WHAT YOU WILL DO
Retype every record exactly. Skip the images.

....

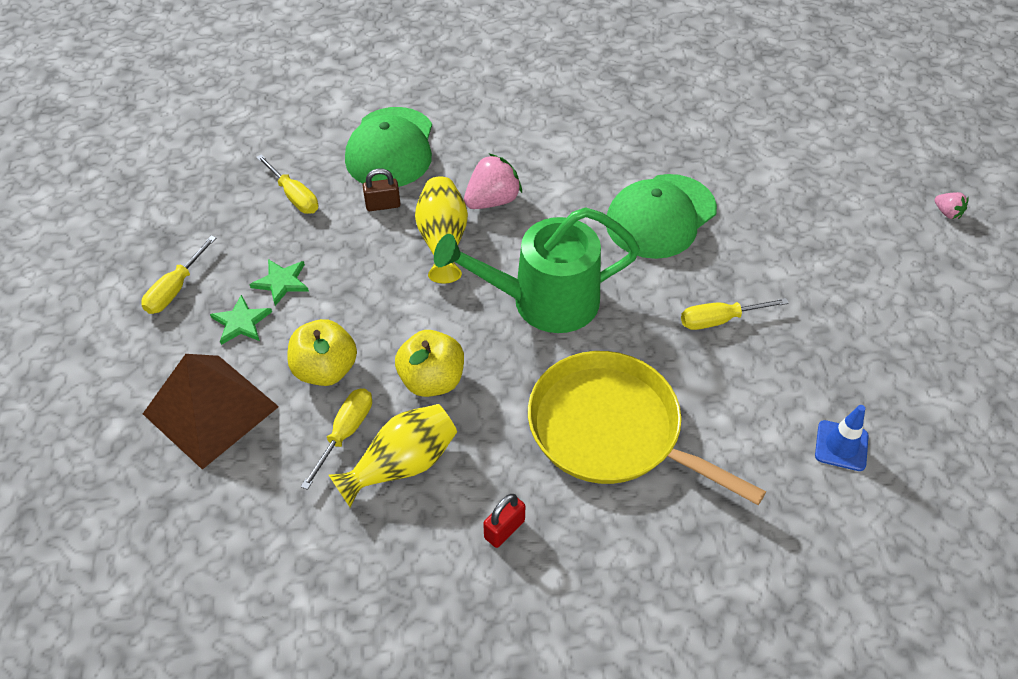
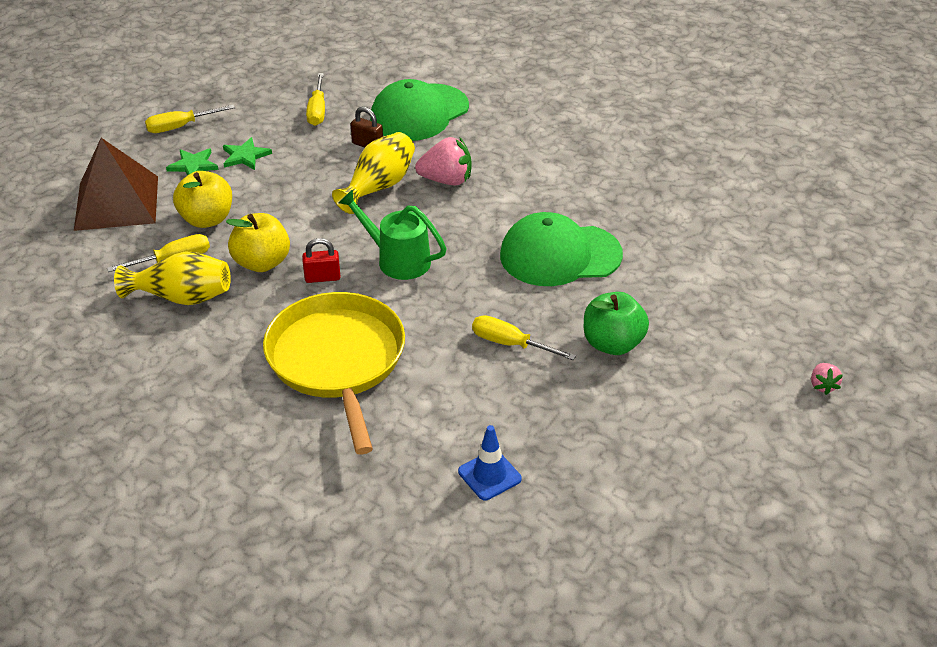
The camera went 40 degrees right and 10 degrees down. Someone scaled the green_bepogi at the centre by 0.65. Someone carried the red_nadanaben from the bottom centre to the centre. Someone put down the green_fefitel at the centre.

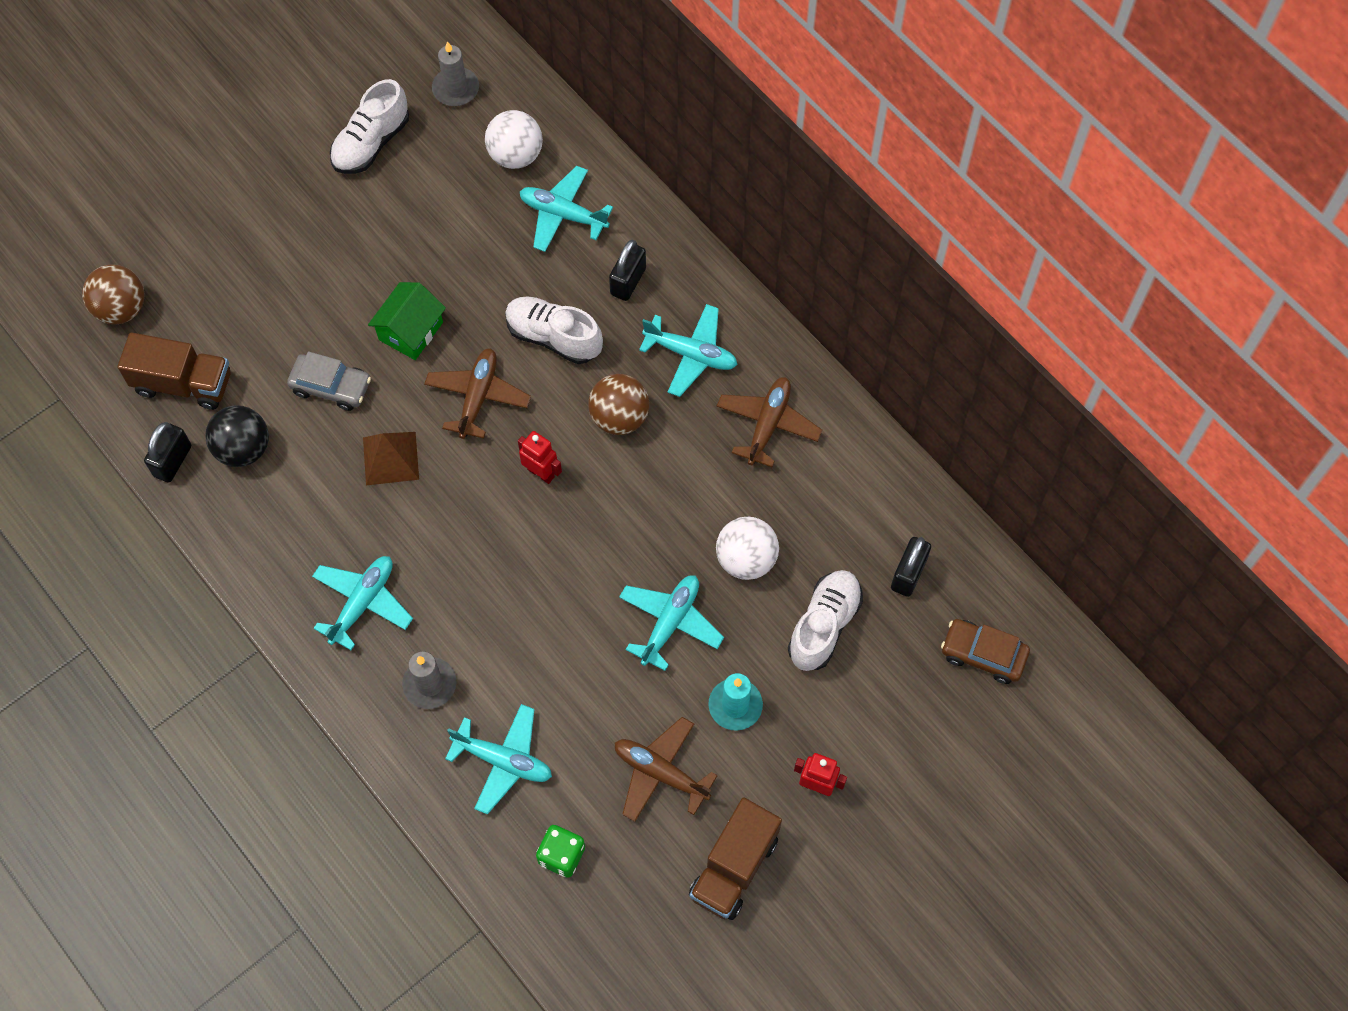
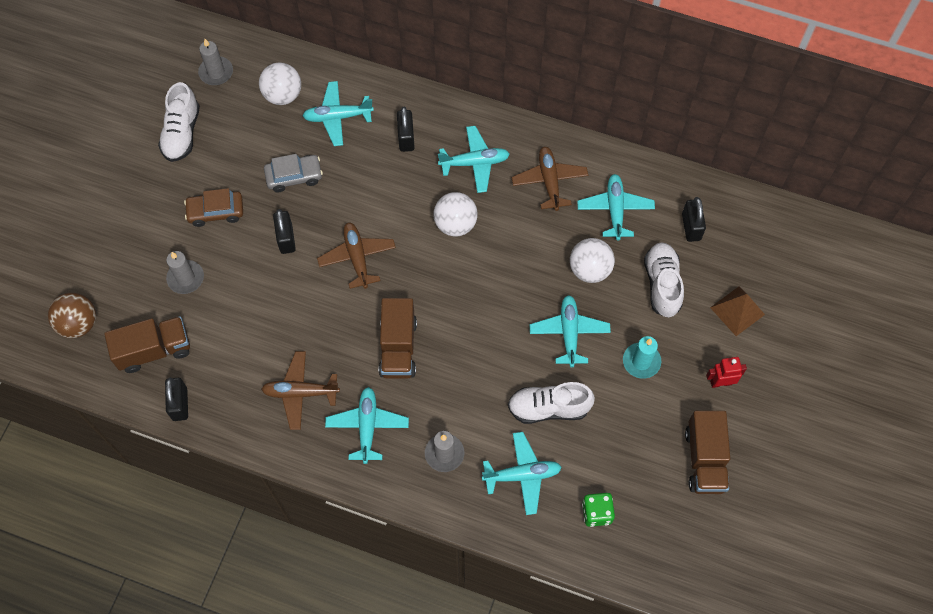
The camera went 30 degrees left and 0 degrees up. Someone took away the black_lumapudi at the middle left. Someone carried the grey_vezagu from the middle left to the top left. Someone carried the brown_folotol from the middle left to the middle right. Someone swapped the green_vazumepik at the top left for the black_nadanaben (2nd from left) at the middle left. Someone carried the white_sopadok (2nd from left) from the top centre to the centre. Someone took away the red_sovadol (1st from left) at the centre. Someone repainted the brown_lumapudi (2nd from left) at the centre, which became the white_lumapudi (2nd from left) at the centre. Someone carried the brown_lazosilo (2nd from left in the first image) from the bottom centre to the middle left. Someone carried the brown_vezagu from the middle right to the middle left. Someone put down the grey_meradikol (1st from left) at the middle left. Someone put down the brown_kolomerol (2nd from left) at the centre. Someone put down the turquoise_lazosilo (6th from left) at the centre.

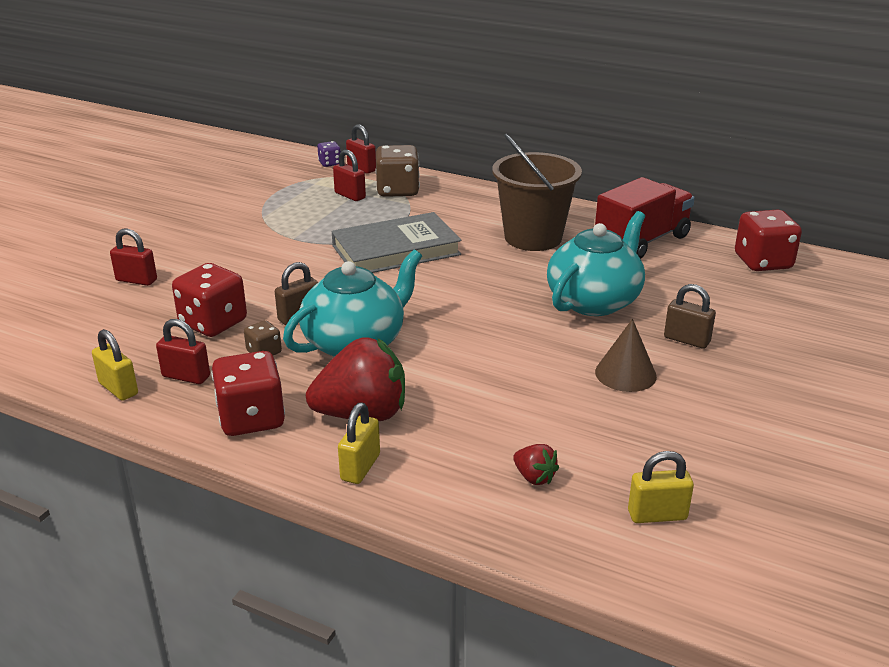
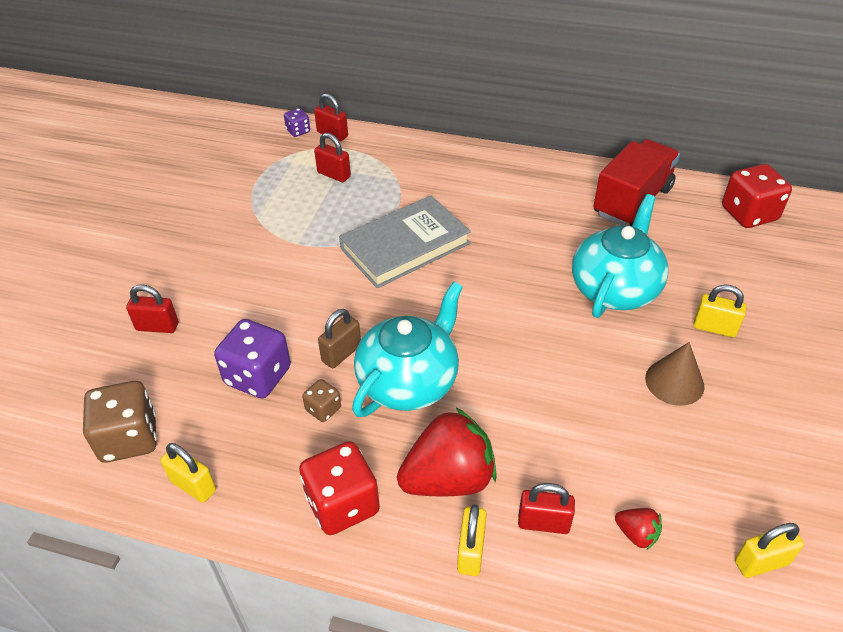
The camera went 10 degrees left and 15 degrees up. Someone carried the red_nadanaben (2nd from left in the first image) from the middle left to the bottom centre. Someone repainted the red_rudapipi (1st from left) at the middle left, which became the purple_rudapipi (1st from left) at the middle left. Someone carried the brown_rudapipi (2nd from left in the first image) from the top centre to the bottom left. Someone took away the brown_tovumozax at the top centre. Someone repainted the brown_nadanaben (2nd from left) at the middle right, which became the yellow_nadanaben (3rd from left) at the middle right.

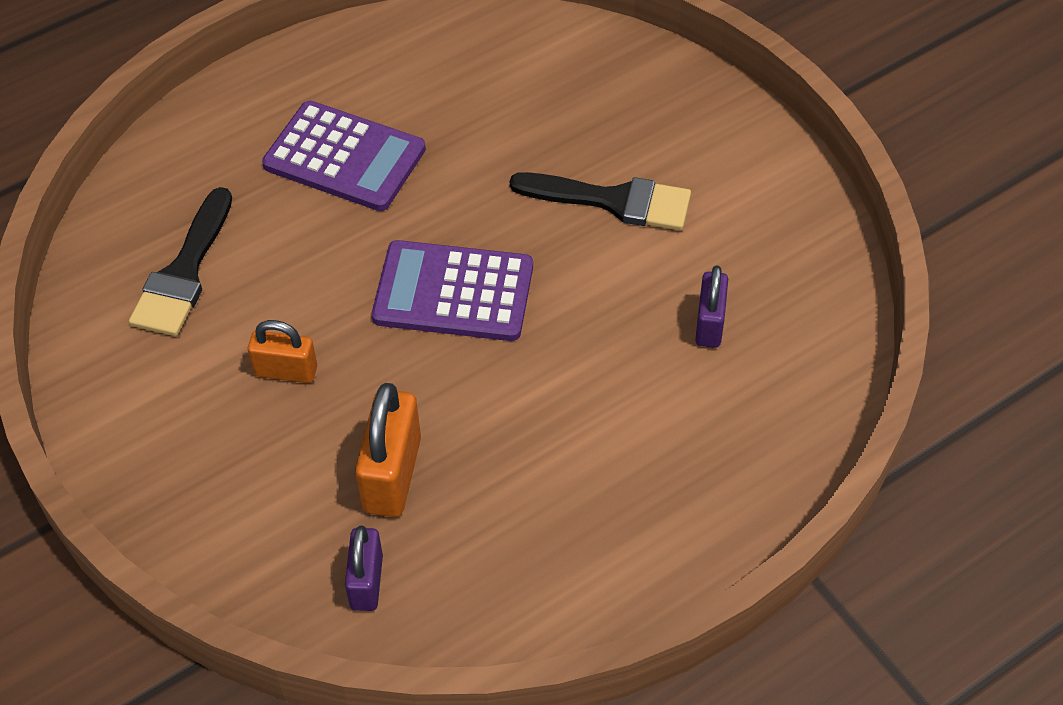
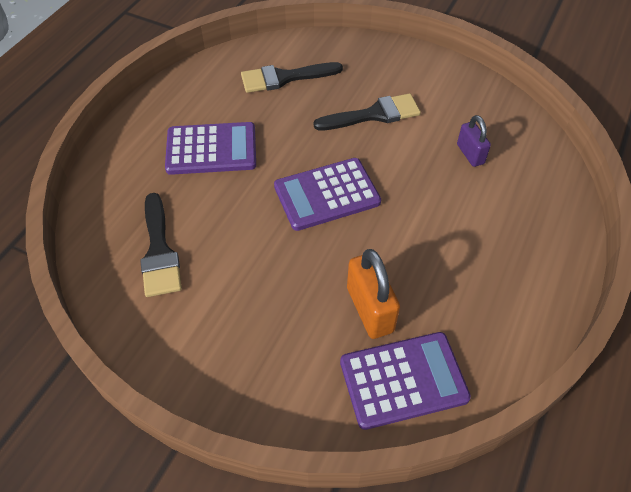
The camera went 30 degrees left and 0 degrees up. Someone took away the orange_nadanaben (1st from left) at the middle left. Someone swapped the purple_nadanaben (1st from left) at the bottom centre for the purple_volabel (3rd from left) at the bottom centre. Someone put down the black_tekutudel (2nd from left) at the top centre.

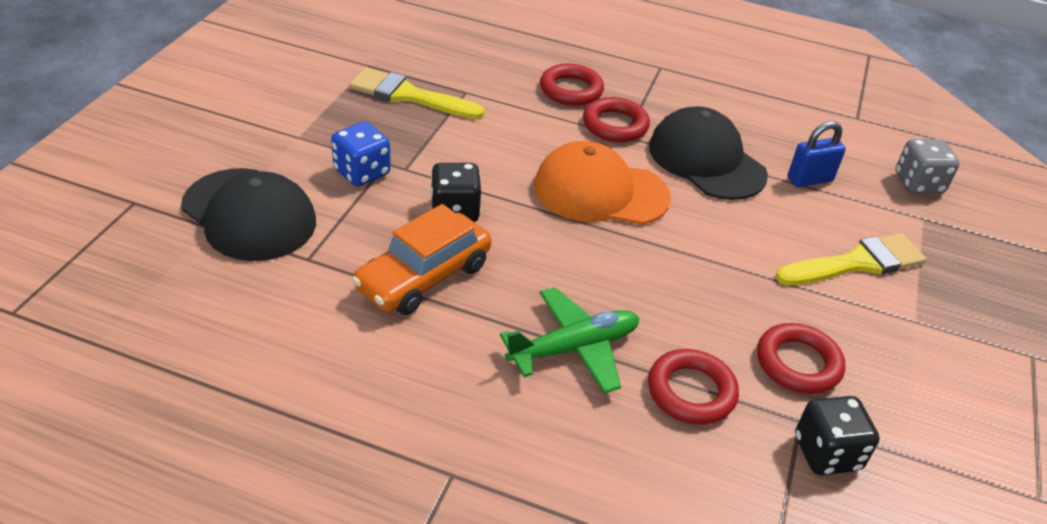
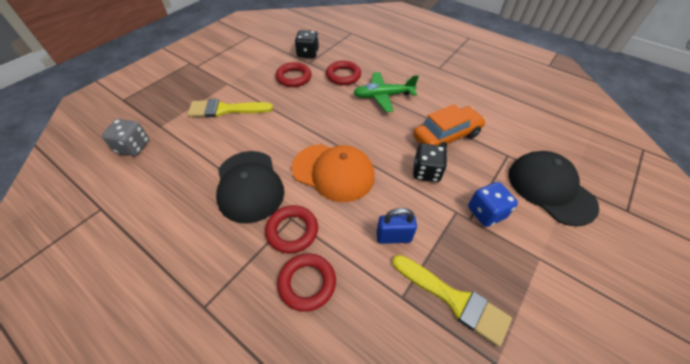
The camera went 160 degrees left and 10 degrees up. Someone carried the blue_nadanaben from the top right to the centre.

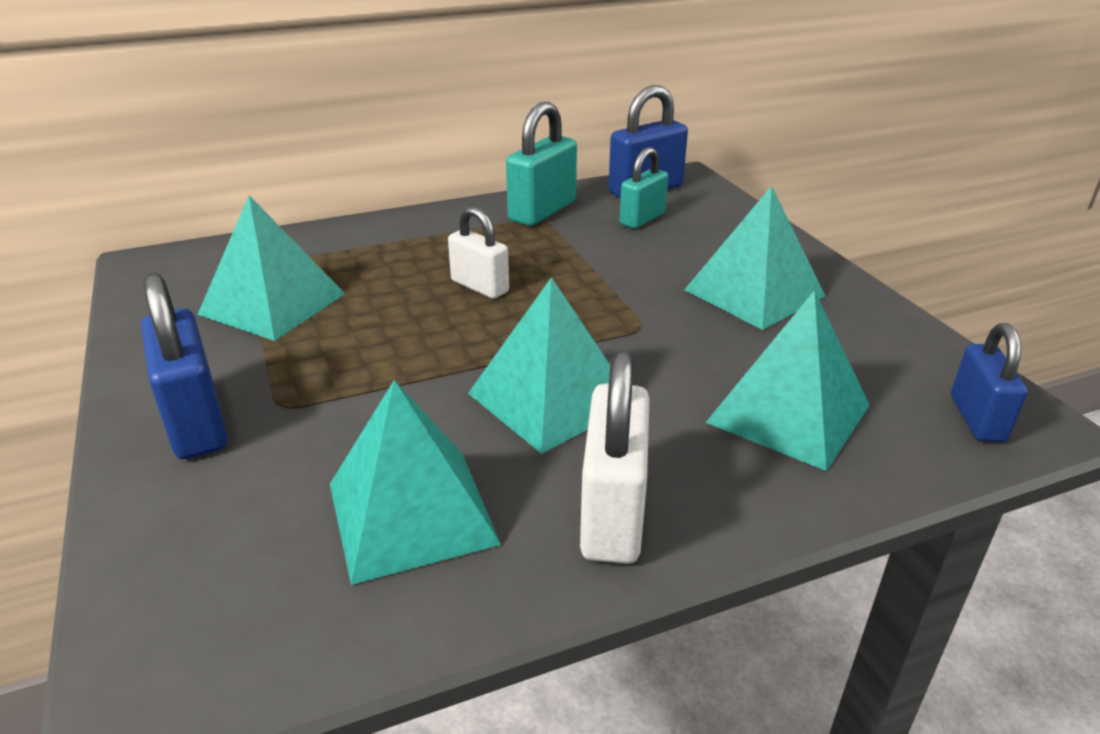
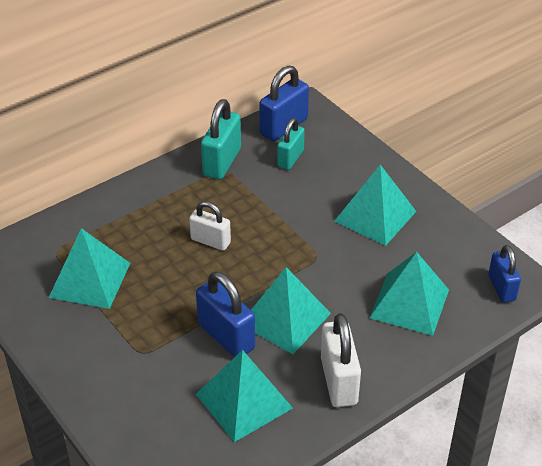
The camera went 15 degrees left and 10 degrees up. Someone carried the blue_nadanaben (1st from left) from the middle left to the bottom centre.

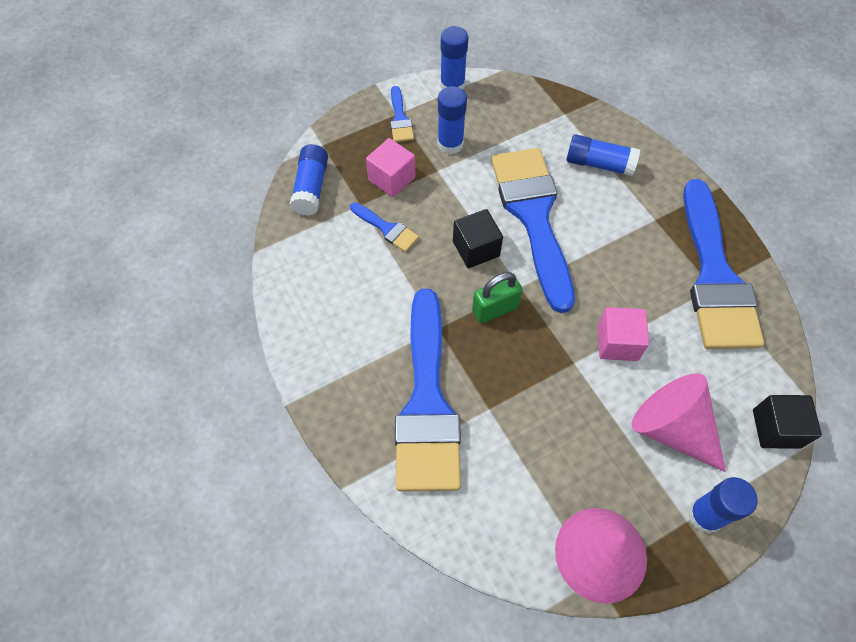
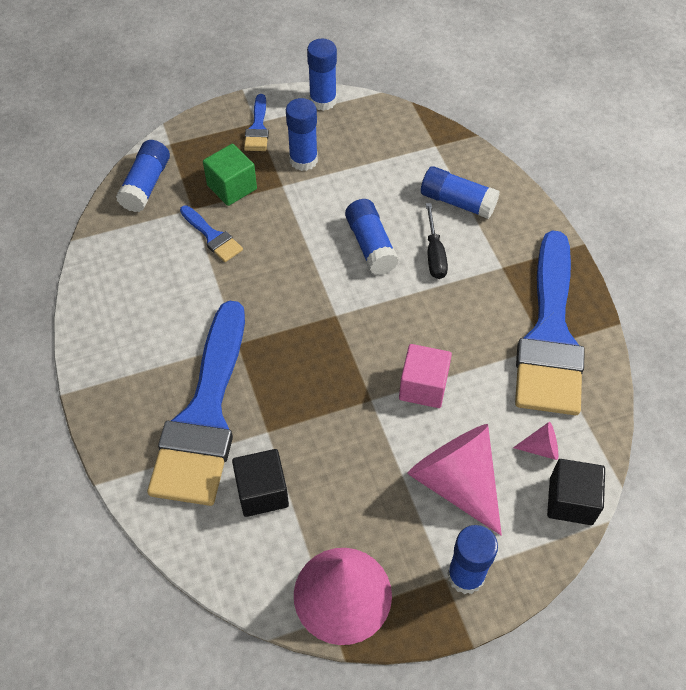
The camera went 10 degrees right and 5 degrees down. Someone repainted the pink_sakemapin (1st from left) at the top centre, which became the green_sakemapin at the top centre. Someone carried the black_sakemapin (1st from left) from the centre to the bottom centre. Someone took away the green_nadanaben at the centre. Someone swapped the blue_tekutudel (4th from left) at the centre for the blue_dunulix (4th from left) at the centre. Someone put down the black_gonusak at the centre. Someone put down the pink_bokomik (3rd from left) at the middle right.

....

TASK SOLUTION
The camera went 40 degrees right and 10 degrees down. Someone scaled the green_bepogi at the centre by 0.65. Someone carried the red_nadanaben from the bottom centre to the centre. Someone put down the green_fefitel at the centre.

The camera went 30 degrees left and 0 degrees up. Someone took away the black_lumapudi at the middle left. Someone carried the grey_vezagu from the middle left to the top left. Someone carried the brown_folotol from the middle left to the middle right. Someone swapped the green_vazumepik at the top left for the black_nadanaben (2nd from left) at the middle left. Someone carried the white_sopadok (2nd from left) from the top centre to the centre. Someone took away the red_sovadol (1st from left) at the centre. Someone repainted the brown_lumapudi (2nd from left) at the centre, which became the white_lumapudi (2nd from left) at the centre. Someone carried the brown_lazosilo (2nd from left in the first image) from the bottom centre to the middle left. Someone carried the brown_vezagu from the middle right to the middle left. Someone put down the grey_meradikol (1st from left) at the middle left. Someone put down the brown_kolomerol (2nd from left) at the centre. Someone put down the turquoise_lazosilo (6th from left) at the centre.

The camera went 10 degrees left and 15 degrees up. Someone carried the red_nadanaben (2nd from left in the first image) from the middle left to the bottom centre. Someone repainted the red_rudapipi (1st from left) at the middle left, which became the purple_rudapipi (1st from left) at the middle left. Someone carried the brown_rudapipi (2nd from left in the first image) from the top centre to the bottom left. Someone took away the brown_tovumozax at the top centre. Someone repainted the brown_nadanaben (2nd from left) at the middle right, which became the yellow_nadanaben (3rd from left) at the middle right.

The camera went 30 degrees left and 0 degrees up. Someone took away the orange_nadanaben (1st from left) at the middle left. Someone swapped the purple_nadanaben (1st from left) at the bottom centre for the purple_volabel (3rd from left) at the bottom centre. Someone put down the black_tekutudel (2nd from left) at the top centre.

The camera went 160 degrees left and 10 degrees up. Someone carried the blue_nadanaben from the top right to the centre.

The camera went 15 degrees left and 10 degrees up. Someone carried the blue_nadanaben (1st from left) from the middle left to the bottom centre.

The camera went 10 degrees right and 5 degrees down. Someone repainted the pink_sakemapin (1st from left) at the top centre, which became the green_sakemapin at the top centre. Someone carried the black_sakemapin (1st from left) from the centre to the bottom centre. Someone took away the green_nadanaben at the centre. Someone swapped the blue_tekutudel (4th from left) at the centre for the blue_dunulix (4th from left) at the centre. Someone put down the black_gonusak at the centre. Someone put down the pink_bokomik (3rd from left) at the middle right.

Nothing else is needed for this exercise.